Return all lines below containing the word "purple".

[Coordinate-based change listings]
• • • • •

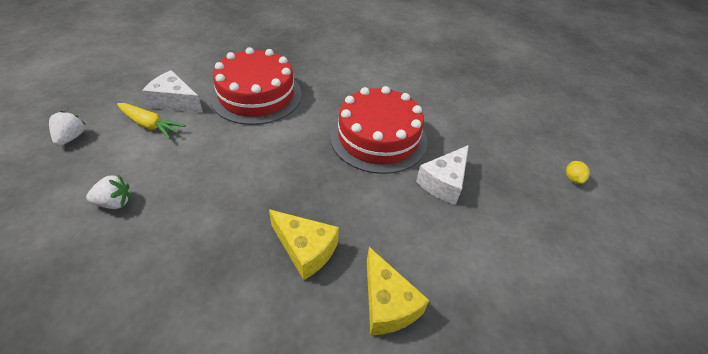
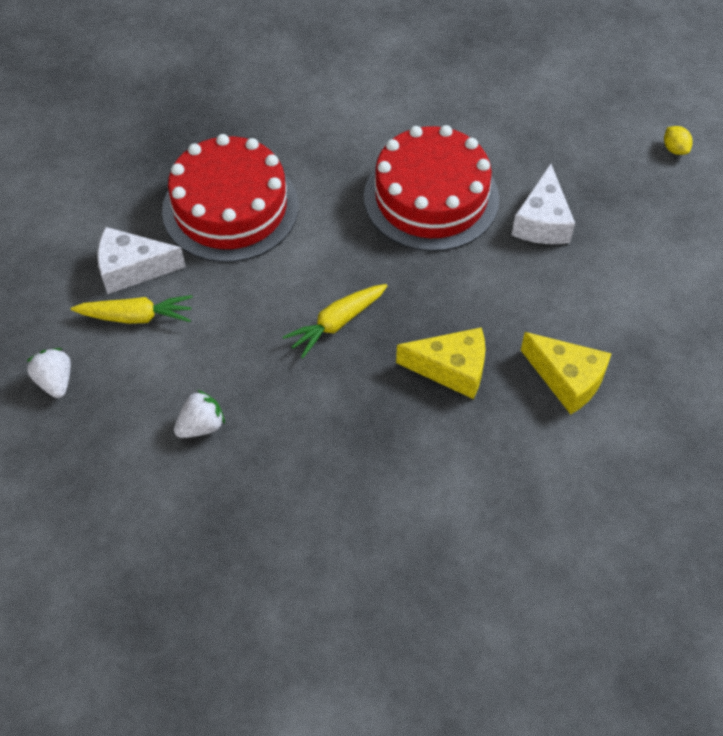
camera: 25 degrees left, 10 degrees up
(256, 182) = (336, 323): none -> yellow carrot

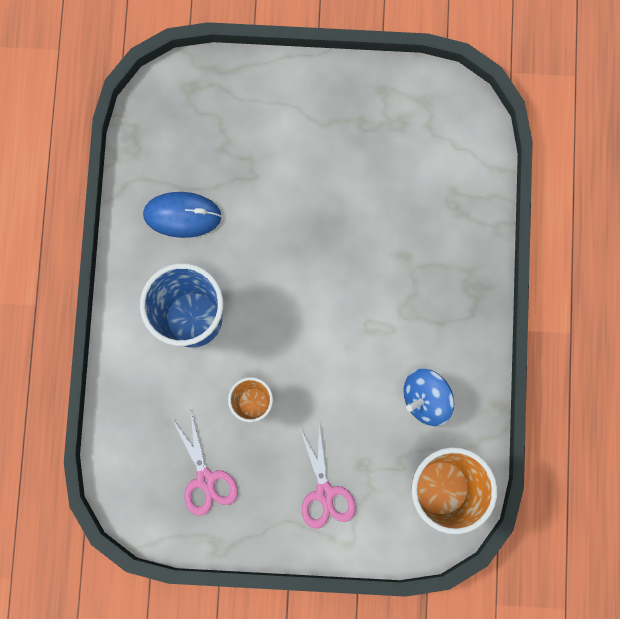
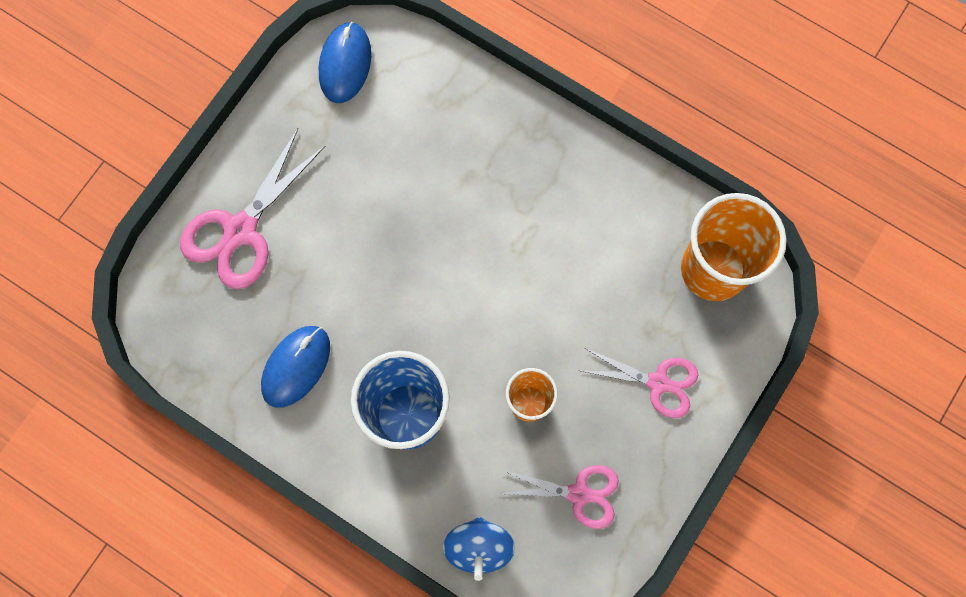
camera: 60 degrees left, 5 degrees down
(261, 112) = (240, 230): none -> pink scissors
(426, 398) = (619, 234): blue spinning top -> blue spinning top (479, 547)
(438, 109) = (345, 64): none -> blue mouse

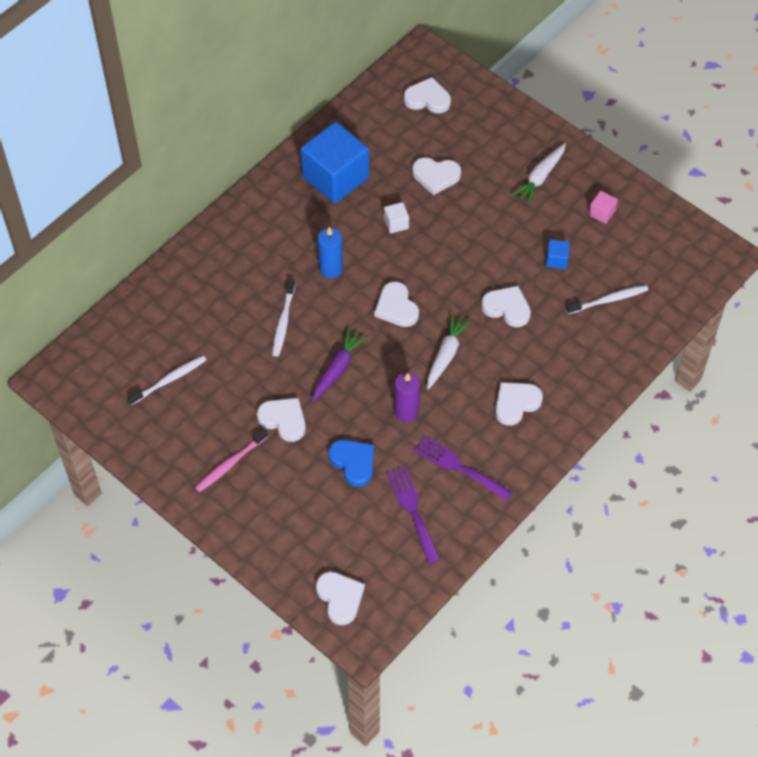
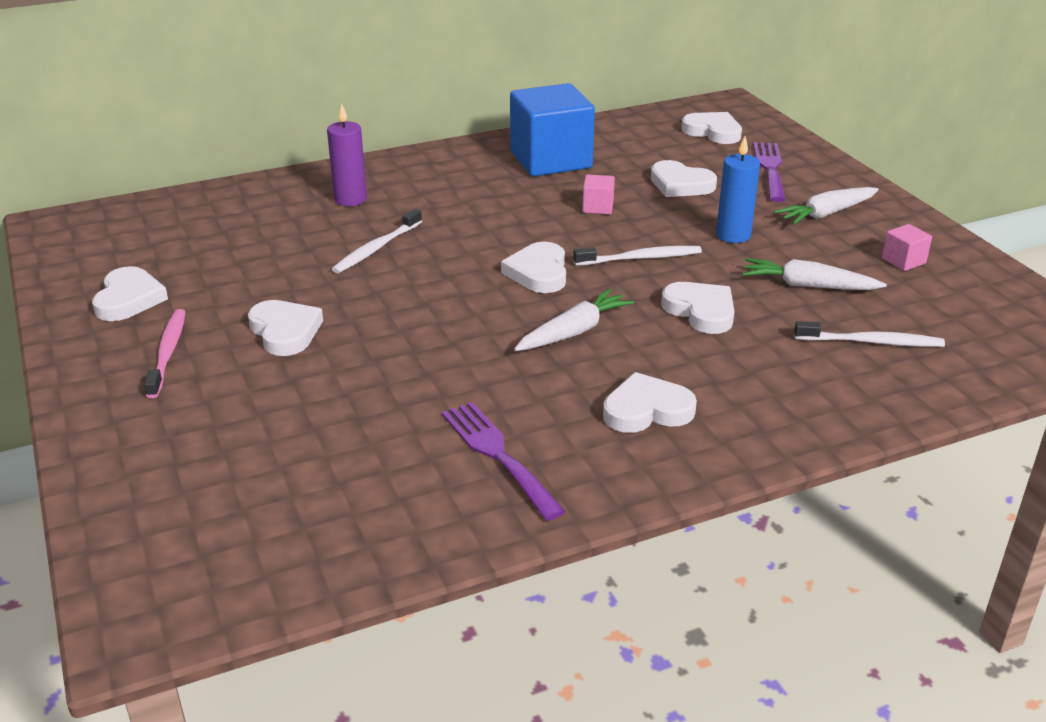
camera: 25 degrees right, 25 degrees down
(169, 380) = (183, 259): white toothbrush -> white toothbrush (641, 258)
(230, 464) = (168, 352): pink toothbrush -> pink toothbrush turned 105 degrees clockwise
(331, 269) = (480, 222): blue candle -> blue candle (733, 235)
(337, 368) = (407, 305): purple carrot -> none
(340, 598) = (157, 556): white heart -> white heart (129, 299)
(353, 463) = (339, 401): blue heart -> none
(396, 223) = (598, 207): white cube -> pink cube
(406, 411) = (467, 371): purple candle -> purple candle (350, 199)
(412, 510) = (379, 483): purple fork -> purple fork (770, 169)
(556, 260) = (807, 286): blue cube -> white carrot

• • • • •

_SOLUTION FOR THIS TASK_
(337, 368) = (407, 305): purple carrot -> none
(406, 411) = (467, 371): purple candle -> purple candle (350, 199)
(412, 510) = (379, 483): purple fork -> purple fork (770, 169)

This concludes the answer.